### RECORDS SHOWN
=== Begin Enclosure ===

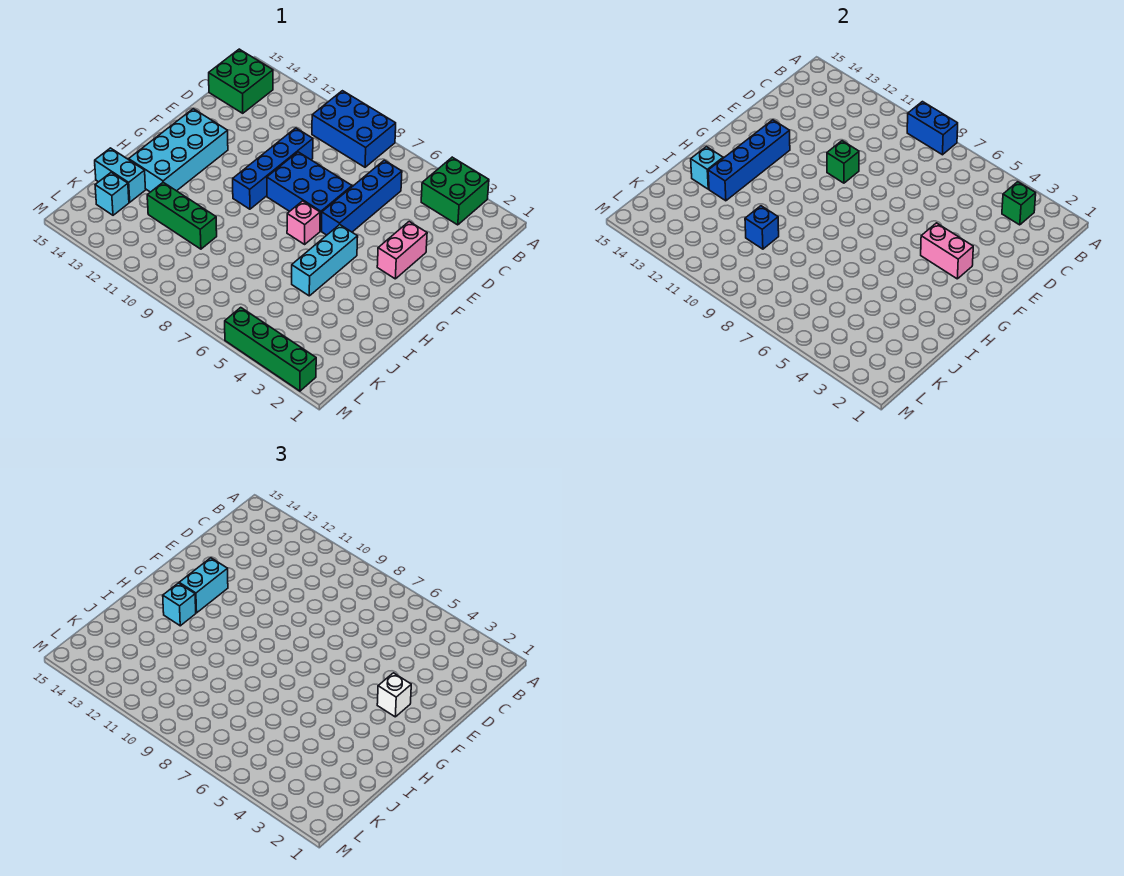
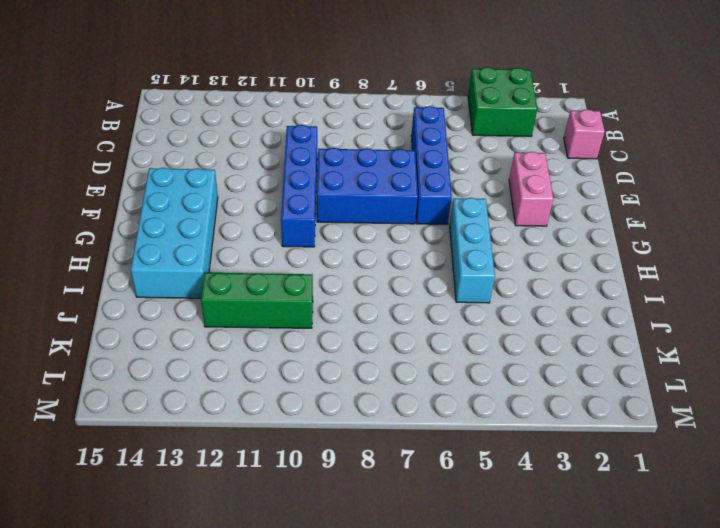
pink 1x1 brick [564,109,605,159] -> pink 1x1 brick moved to [287,201,320,244]
none -> blue 2x3 brick [312,91,396,167]
none -> green 2x2 brick [209,49,273,113]
none -> cyan 1x2 brick [95,148,146,202]

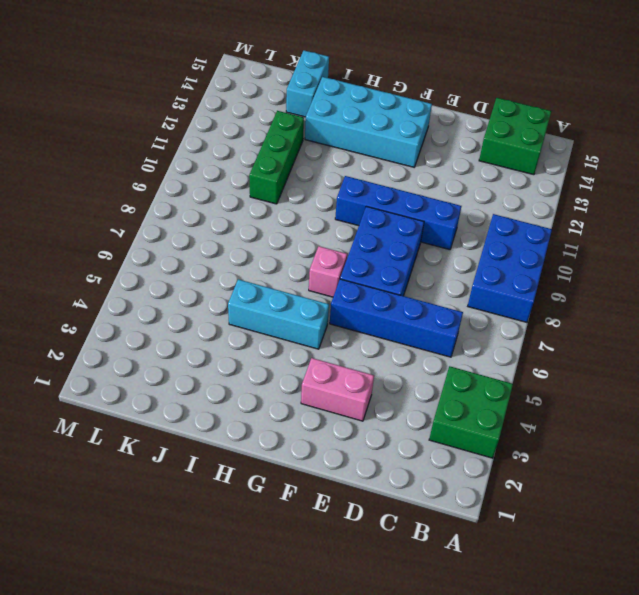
none -> cyan 1x1 brick [95,172,129,215]
none -> green 1x4 brick [225,308,316,391]
none -> blue 1x2 brick [907,102,958,155]

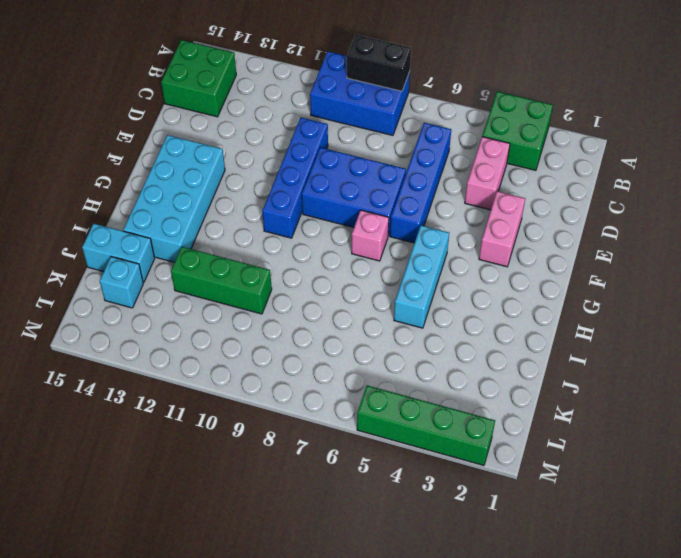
black 1x2 brick [347,35,411,91] -> blue 1x2 brick [907,102,958,155]
pink 1x2 brick [465,137,510,210] -> pink 1x2 brick turned to [921,223,973,279]
none -> green 1x1 brick [1002,182,1036,225]
none -> green 1x1 brick [827,141,859,183]
none -> blue 1x4 brick [708,120,790,201]

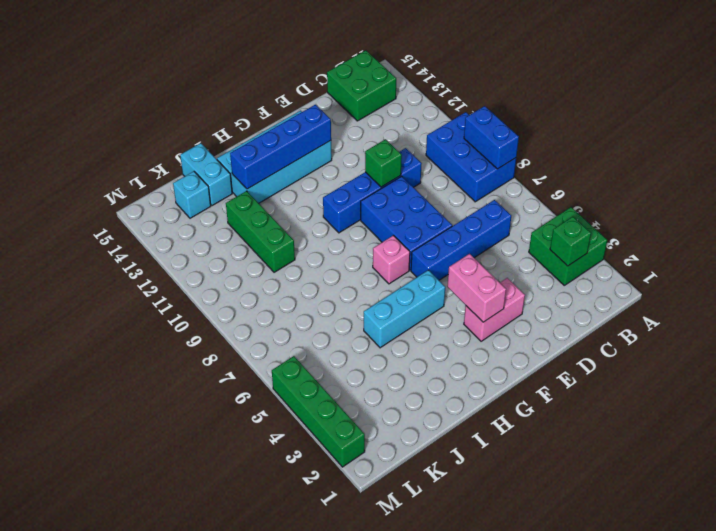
none -> cyan 1x1 brick [691,147,723,189]
none -> blue 1x1 brick [745,206,779,249]
none -> white 1x1 brick [377,673,411,717]

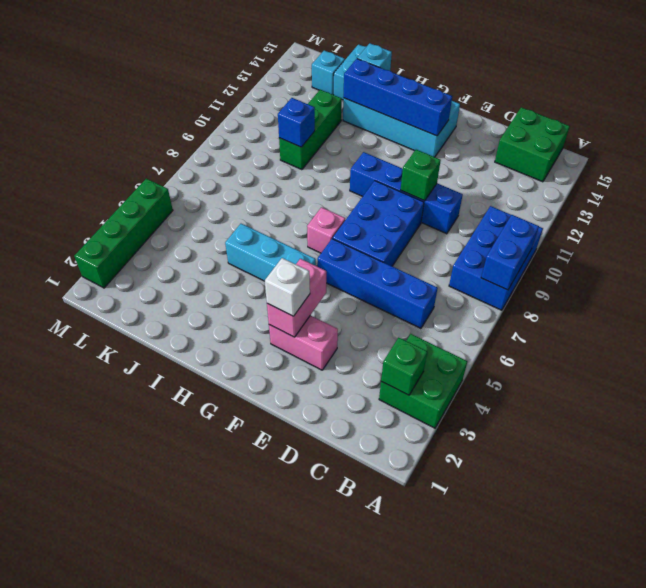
none -> cyan 1x2 brick [179,558,228,613]
none -> cyan 1x1 brick [163,583,196,626]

=== End Enclosure ===

### HOW TO COMPLETE THIS TASK
Leave the pictures out, then output exactly the lines from the "none -> cyan 1x2 brick [95,148,146,202]" line through the end of the records above, and no others.

### EXERCISE OUTPUT
none -> cyan 1x2 brick [95,148,146,202]

none -> cyan 1x1 brick [95,172,129,215]
none -> green 1x4 brick [225,308,316,391]
none -> blue 1x2 brick [907,102,958,155]

black 1x2 brick [347,35,411,91] -> blue 1x2 brick [907,102,958,155]
pink 1x2 brick [465,137,510,210] -> pink 1x2 brick turned to [921,223,973,279]
none -> green 1x1 brick [1002,182,1036,225]
none -> green 1x1 brick [827,141,859,183]
none -> blue 1x4 brick [708,120,790,201]

none -> cyan 1x1 brick [691,147,723,189]
none -> blue 1x1 brick [745,206,779,249]
none -> white 1x1 brick [377,673,411,717]

none -> cyan 1x2 brick [179,558,228,613]
none -> cyan 1x1 brick [163,583,196,626]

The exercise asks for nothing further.